Your assignment => Below is a listing; reproduce exactly its lines from the one containing "none -> yellow brick G8:G9 level 1" to its last line, both ends kept, and no other lines.

Supplied records =>
◆ ◆ ◆ ◆ ◆ ◆ ◆
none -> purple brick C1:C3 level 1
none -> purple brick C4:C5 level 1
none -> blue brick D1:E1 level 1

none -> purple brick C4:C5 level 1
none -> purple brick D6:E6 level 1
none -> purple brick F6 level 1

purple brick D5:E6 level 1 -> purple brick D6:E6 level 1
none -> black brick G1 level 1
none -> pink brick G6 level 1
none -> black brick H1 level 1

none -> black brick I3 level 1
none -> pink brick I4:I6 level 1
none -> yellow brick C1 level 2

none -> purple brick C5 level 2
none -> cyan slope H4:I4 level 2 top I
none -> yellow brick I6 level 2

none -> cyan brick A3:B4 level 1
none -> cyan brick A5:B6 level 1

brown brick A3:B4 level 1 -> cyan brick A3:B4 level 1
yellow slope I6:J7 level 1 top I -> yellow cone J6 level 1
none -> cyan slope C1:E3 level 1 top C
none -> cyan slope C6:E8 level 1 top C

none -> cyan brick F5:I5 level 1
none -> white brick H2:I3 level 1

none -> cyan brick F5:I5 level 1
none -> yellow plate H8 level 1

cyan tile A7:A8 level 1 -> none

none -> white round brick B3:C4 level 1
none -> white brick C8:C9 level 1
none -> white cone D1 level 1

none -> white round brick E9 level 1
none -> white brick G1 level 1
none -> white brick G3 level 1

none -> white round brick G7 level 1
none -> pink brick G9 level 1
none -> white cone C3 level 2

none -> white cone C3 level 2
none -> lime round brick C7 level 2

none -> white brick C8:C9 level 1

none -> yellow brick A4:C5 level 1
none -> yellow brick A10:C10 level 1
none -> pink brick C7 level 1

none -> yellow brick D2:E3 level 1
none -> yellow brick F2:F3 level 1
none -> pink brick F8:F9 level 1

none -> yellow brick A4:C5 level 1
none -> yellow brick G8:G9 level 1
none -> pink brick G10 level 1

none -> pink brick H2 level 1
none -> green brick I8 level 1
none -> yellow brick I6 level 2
◆ ◆ ◆ ◆ ◆ ◆ ◆
Response =>
none -> yellow brick G8:G9 level 1
none -> pink brick G10 level 1

none -> pink brick H2 level 1
none -> green brick I8 level 1
none -> yellow brick I6 level 2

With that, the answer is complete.